**Work request:**
Exclude the pictures, and otherwise reproduce the data in full.

== Available data

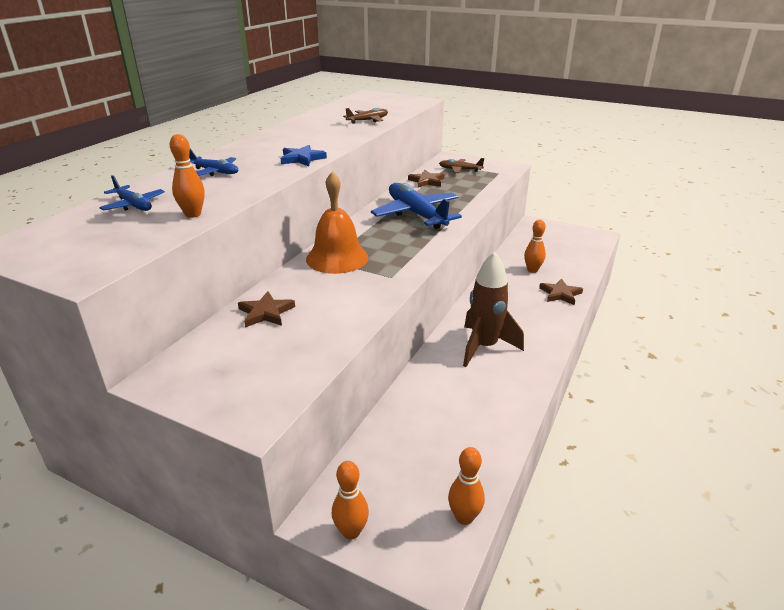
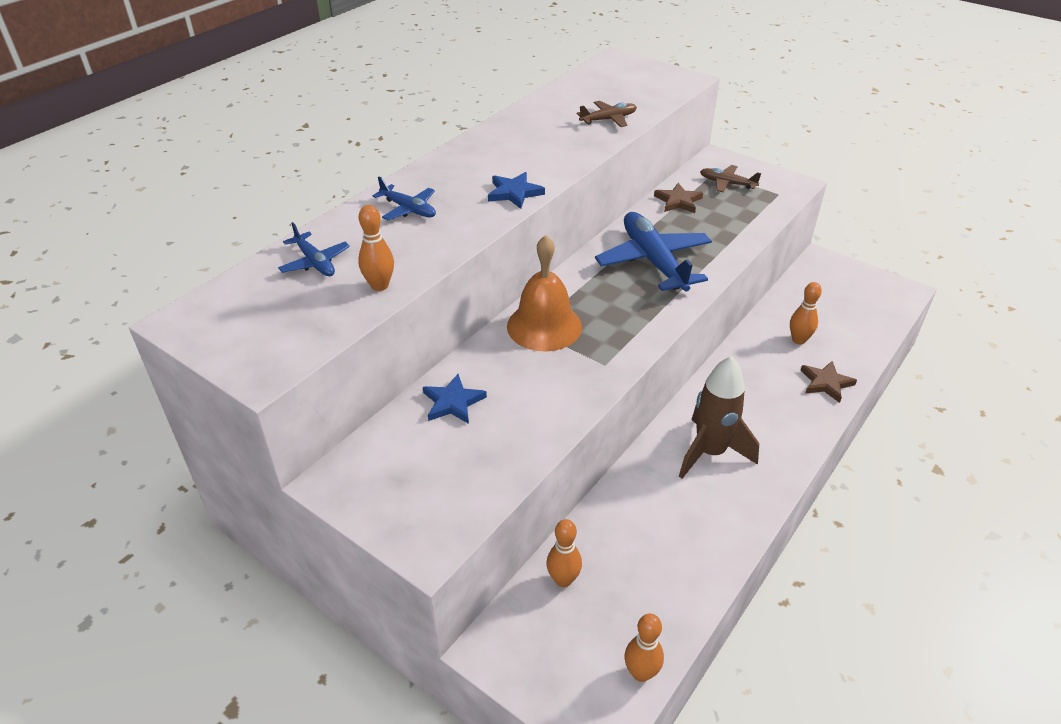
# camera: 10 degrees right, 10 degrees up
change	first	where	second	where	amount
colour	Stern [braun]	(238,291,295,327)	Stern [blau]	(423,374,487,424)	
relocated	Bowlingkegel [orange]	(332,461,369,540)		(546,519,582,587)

====

**Response area:**
# camera: 10 degrees right, 10 degrees up
change	first	where	second	where	amount
colour	Stern [braun]	(238,291,295,327)	Stern [blau]	(423,374,487,424)	
relocated	Bowlingkegel [orange]	(332,461,369,540)		(546,519,582,587)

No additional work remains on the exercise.